**Problem:**
Would you transcribe each entry exactly as it stands, omitting the pictures?

**Record set:**
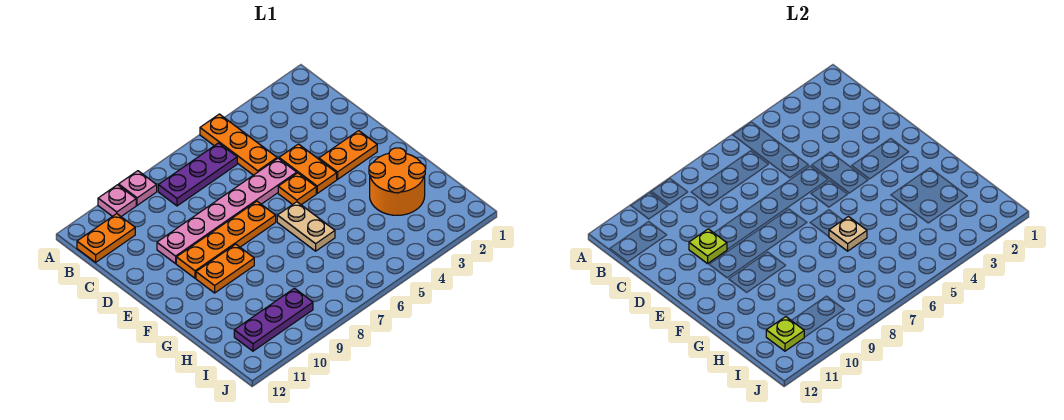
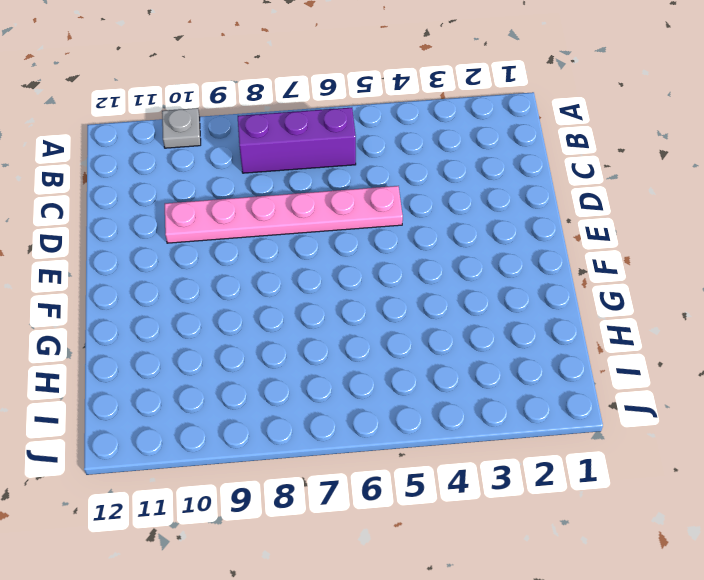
grey plate A10 level 1 -> pink plate A10 level 1
purple brick B6:B8 level 1 -> purple plate B6:B8 level 1
none -> orange plate A5:C5 level 1
none -> pink plate A9 level 1
none -> orange plate B11:B12 level 1

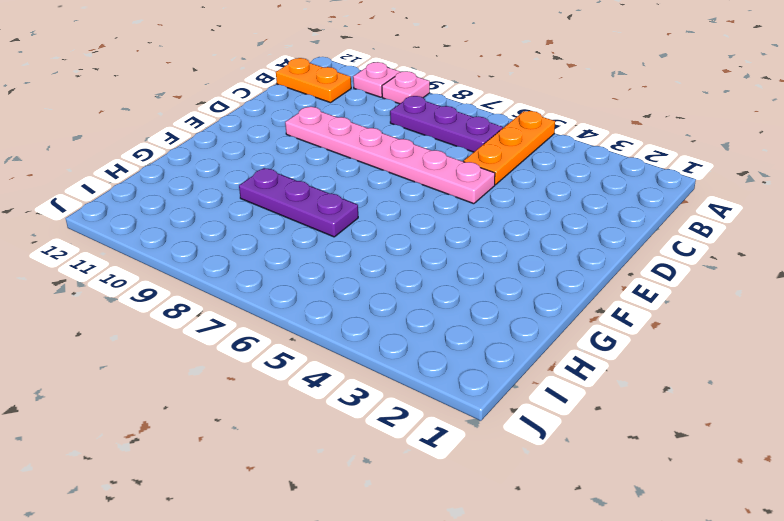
purple plate G7:G9 level 1 -> purple plate I9:I11 level 1
none -> orange plate D4:E4 level 1
none -> orange plate E2:E3 level 1
none -> orange plate E5 level 1

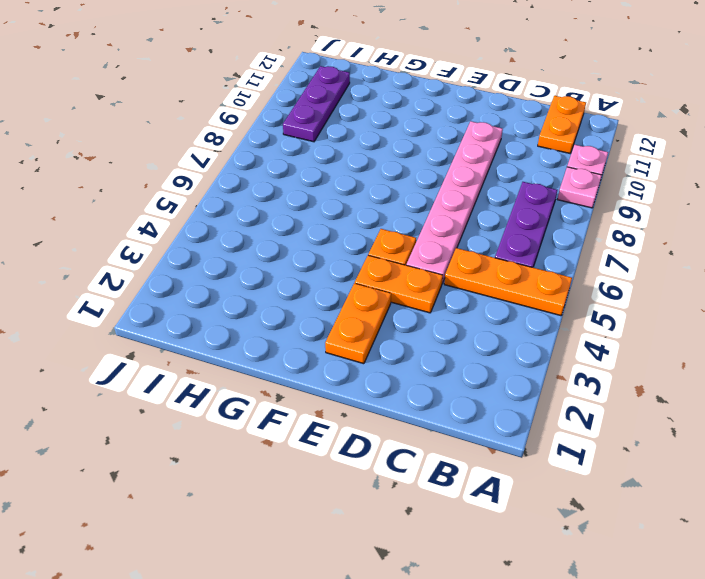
none -> orange plate E7:E10 level 1
none -> tan plate F6:G6 level 1
none -> orange plate F9:F10 level 1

**Response to the exercise:**
grey plate A10 level 1 -> pink plate A10 level 1
purple brick B6:B8 level 1 -> purple plate B6:B8 level 1
none -> orange plate A5:C5 level 1
none -> pink plate A9 level 1
none -> orange plate B11:B12 level 1

purple plate G7:G9 level 1 -> purple plate I9:I11 level 1
none -> orange plate D4:E4 level 1
none -> orange plate E2:E3 level 1
none -> orange plate E5 level 1

none -> orange plate E7:E10 level 1
none -> tan plate F6:G6 level 1
none -> orange plate F9:F10 level 1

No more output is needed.